▸ Dataset entries
---

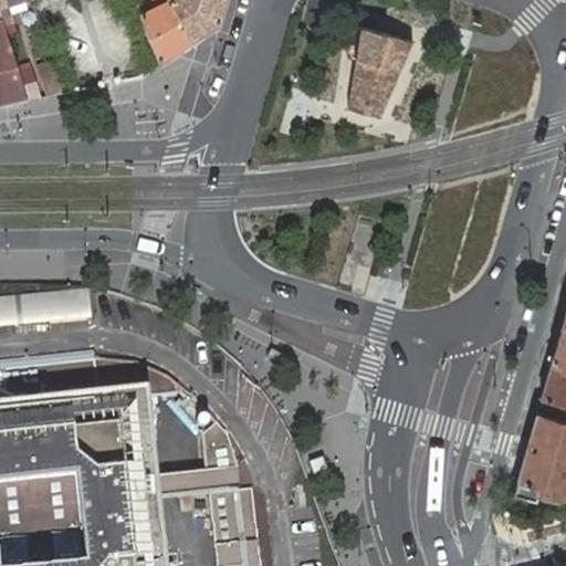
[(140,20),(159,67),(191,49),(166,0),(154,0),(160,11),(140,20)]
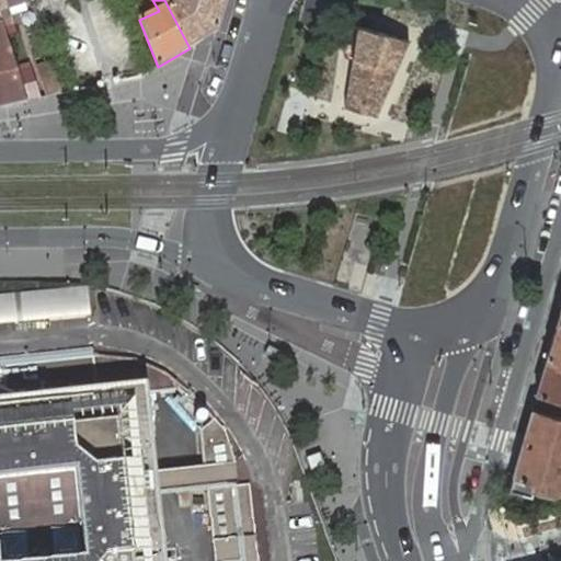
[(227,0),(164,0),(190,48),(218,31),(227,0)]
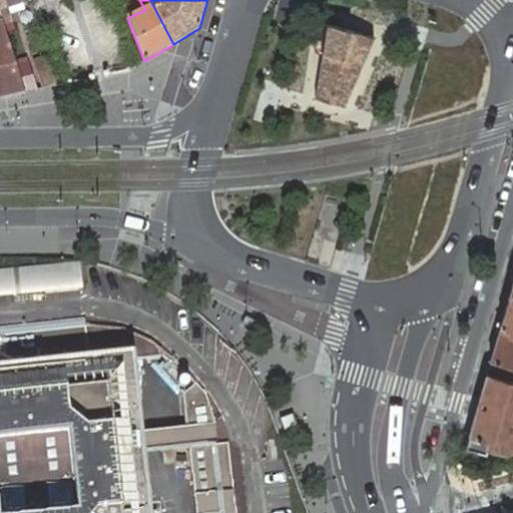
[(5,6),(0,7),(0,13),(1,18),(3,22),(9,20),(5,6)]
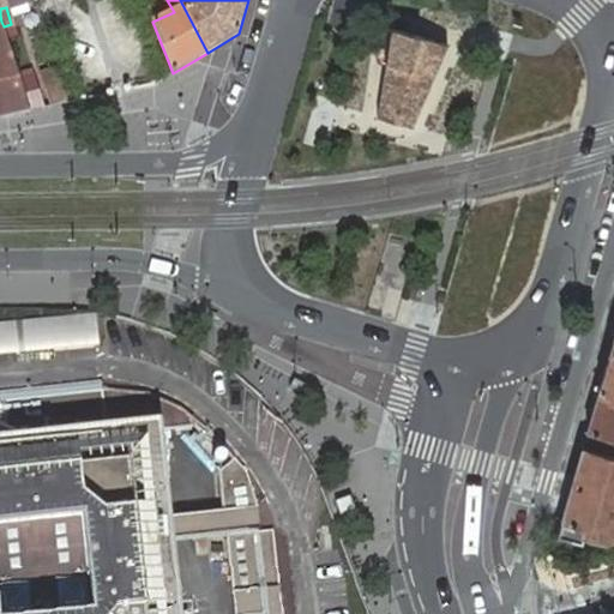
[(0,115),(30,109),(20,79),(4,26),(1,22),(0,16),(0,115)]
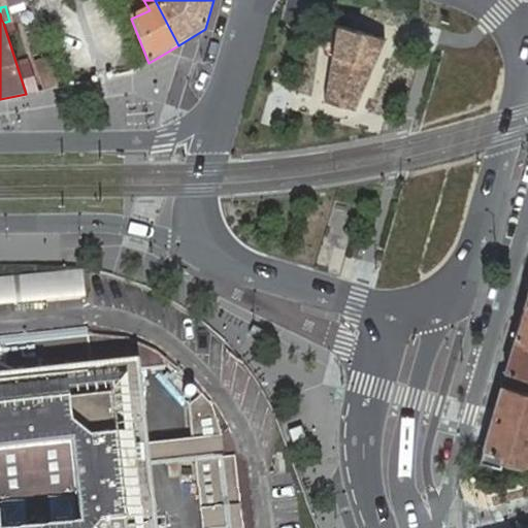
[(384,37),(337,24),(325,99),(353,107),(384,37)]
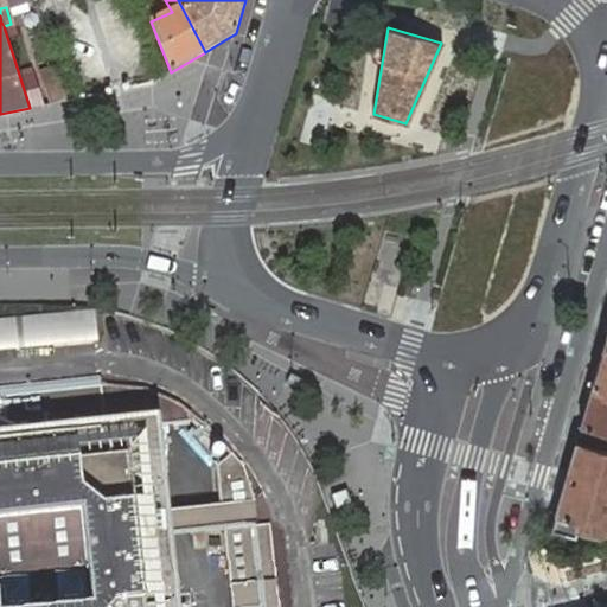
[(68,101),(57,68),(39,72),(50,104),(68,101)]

---

▸ EXERCISE REQUIREMENTS
Every record above must be given again exactly; drop the pictures.

▸ RESULT FOR THIS EXERCISE
[(140,20),(159,67),(191,49),(166,0),(154,0),(160,11),(140,20)]
[(227,0),(164,0),(190,48),(218,31),(227,0)]
[(5,6),(0,7),(0,13),(1,18),(3,22),(9,20),(5,6)]
[(0,115),(30,109),(20,79),(4,26),(1,22),(0,16),(0,115)]
[(384,37),(337,24),(325,99),(353,107),(384,37)]
[(68,101),(57,68),(39,72),(50,104),(68,101)]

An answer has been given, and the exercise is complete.